What is needed here is an exact transcription of all the entries.
START The data
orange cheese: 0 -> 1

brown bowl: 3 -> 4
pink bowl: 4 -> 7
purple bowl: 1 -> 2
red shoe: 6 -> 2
END The data
Completed exercise:
orange cheese: 0 -> 1

brown bowl: 3 -> 4
pink bowl: 4 -> 7
purple bowl: 1 -> 2
red shoe: 6 -> 2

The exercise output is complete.